(What you will do) Only the lines from the one with "R2: 680 (GND, U3/ADC) -> 680 (LED, U3/ADC)" to the end of the records are wanted, each repeated exactly, both ends included.

(Data records)
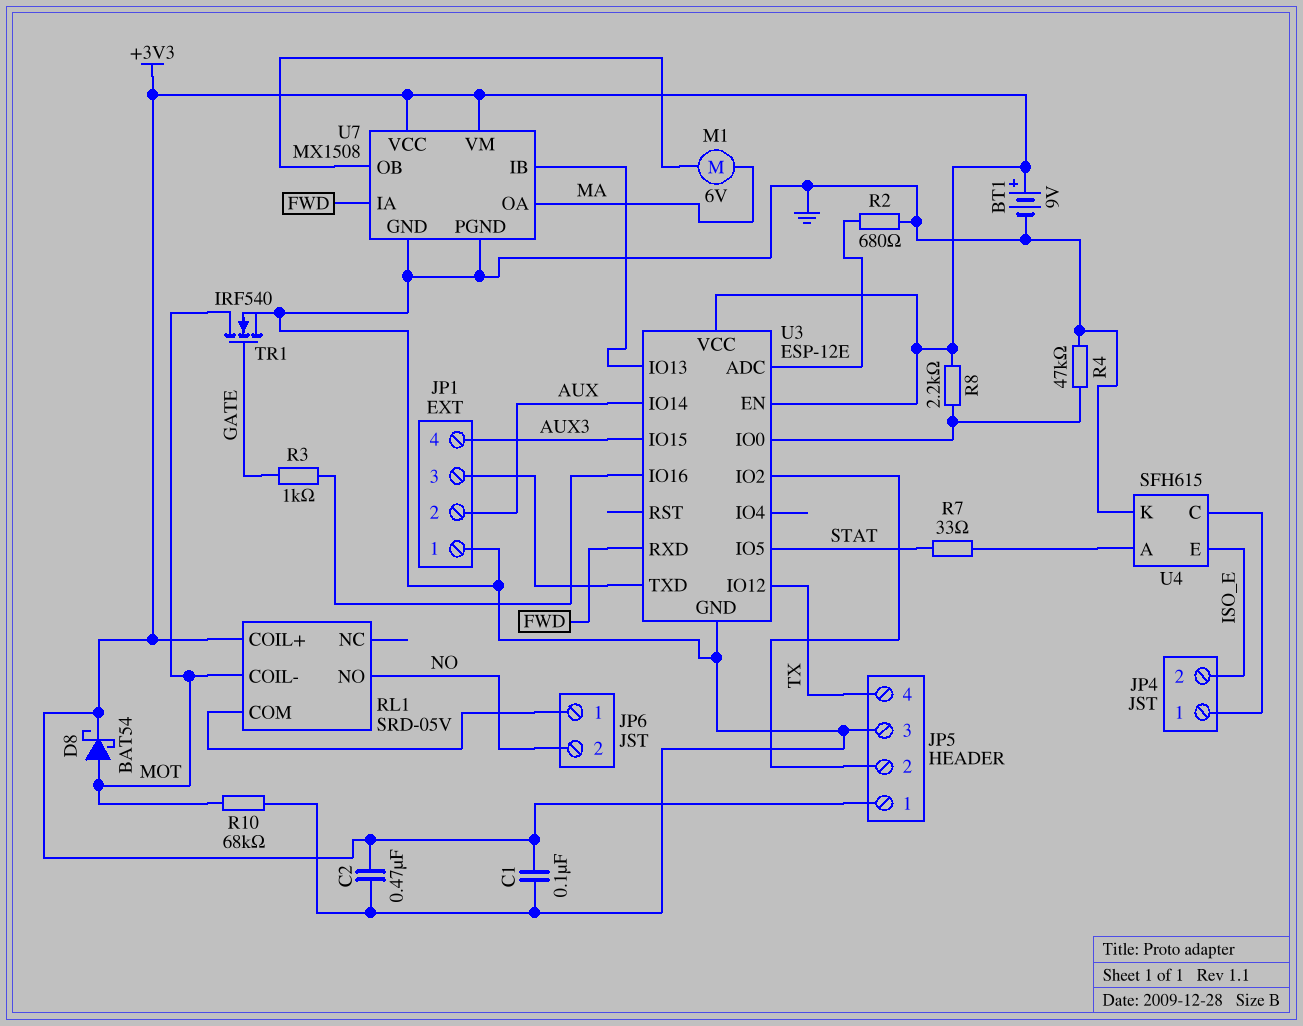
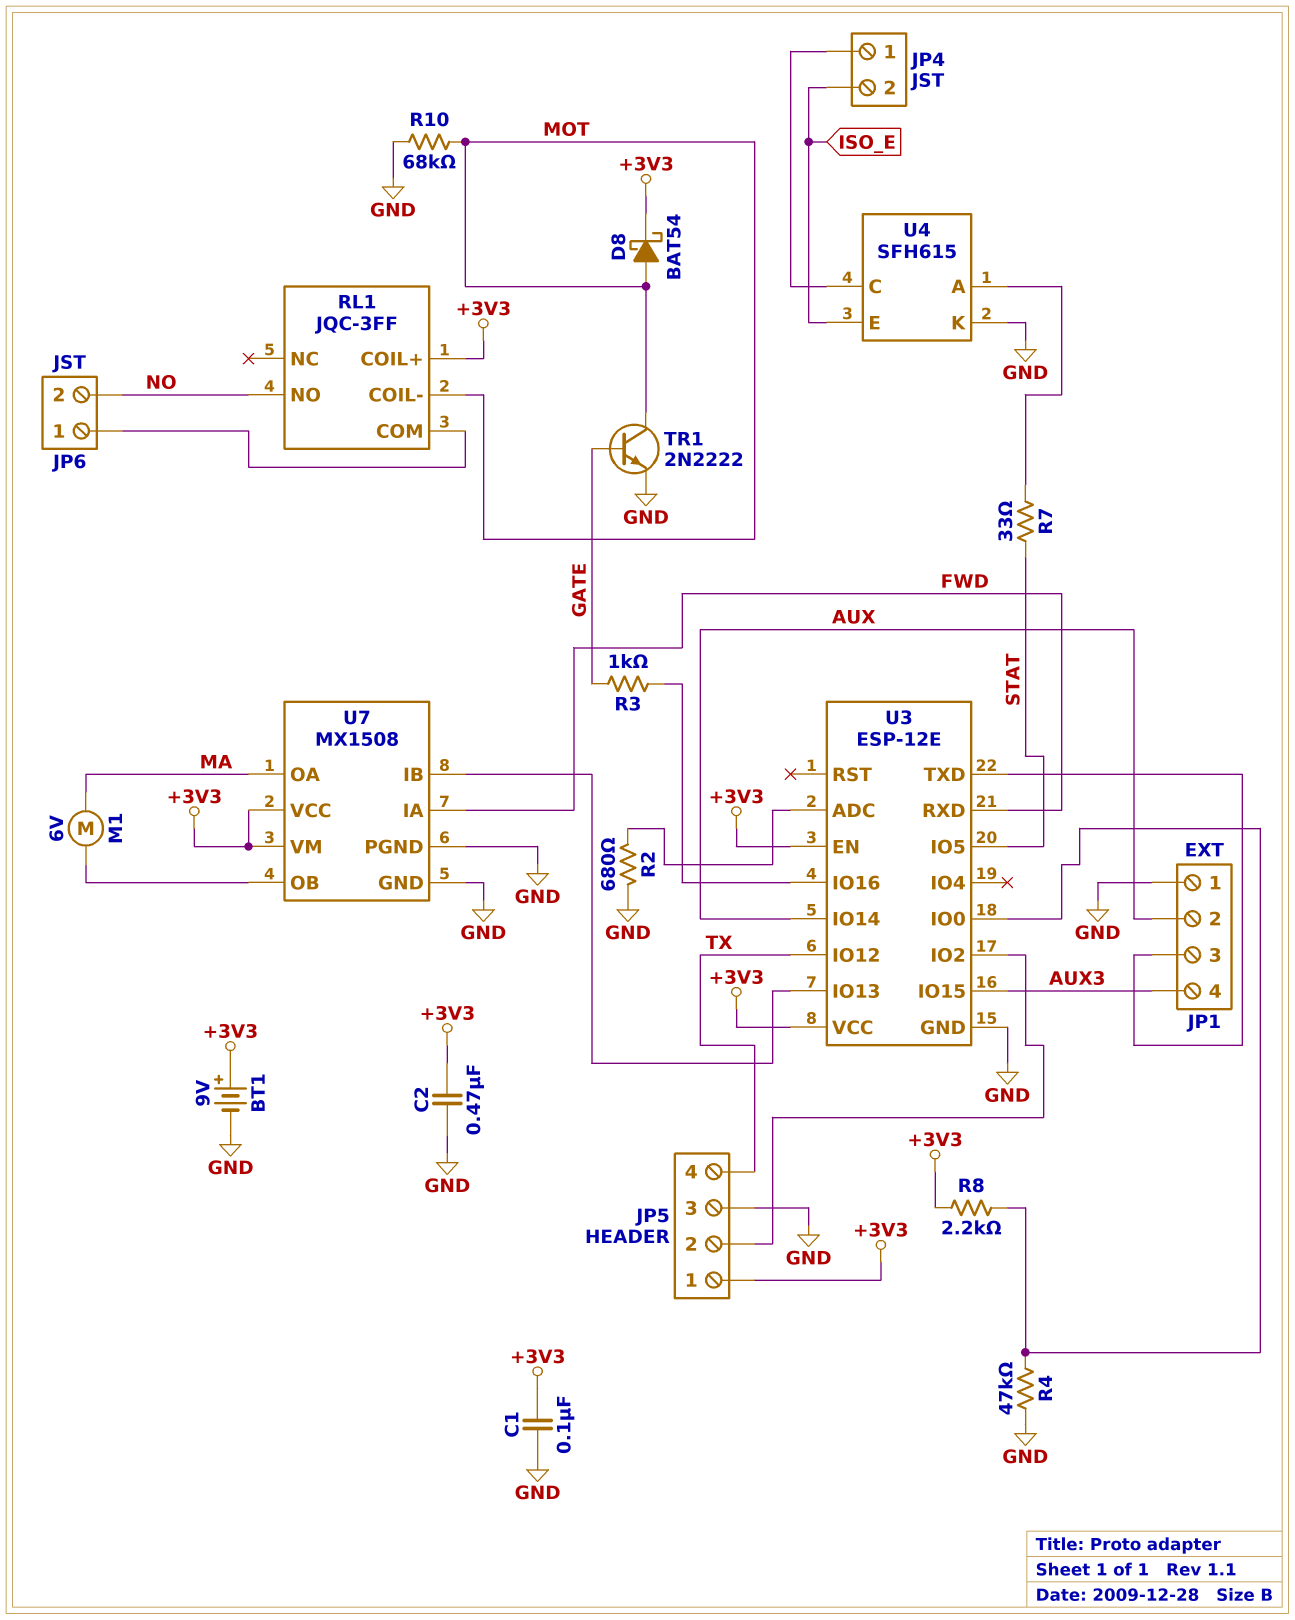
RL1: SRD-05V -> JQC-3FF
TR1: NMOS IRF540 (G GATE, D MOT, S GND) -> NPN 2N2222 (B GATE, C MOT, E GND)

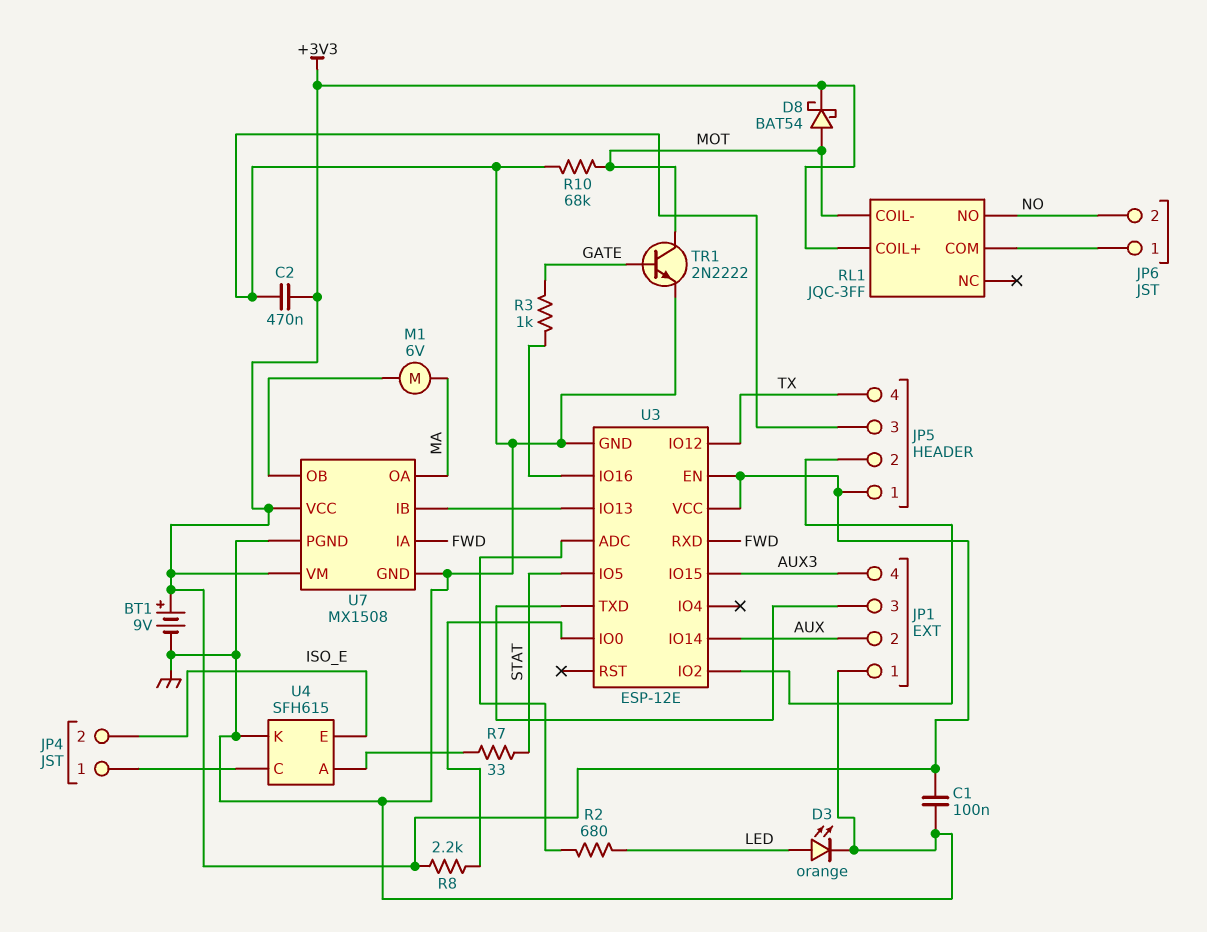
D3: none -> LED orange (A LED, K GND)
R2: 680 (GND, U3/ADC) -> 680 (LED, U3/ADC)
R4: 47k (GND, U3/IO0) -> none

(Exercise response)
R2: 680 (GND, U3/ADC) -> 680 (LED, U3/ADC)
R4: 47k (GND, U3/IO0) -> none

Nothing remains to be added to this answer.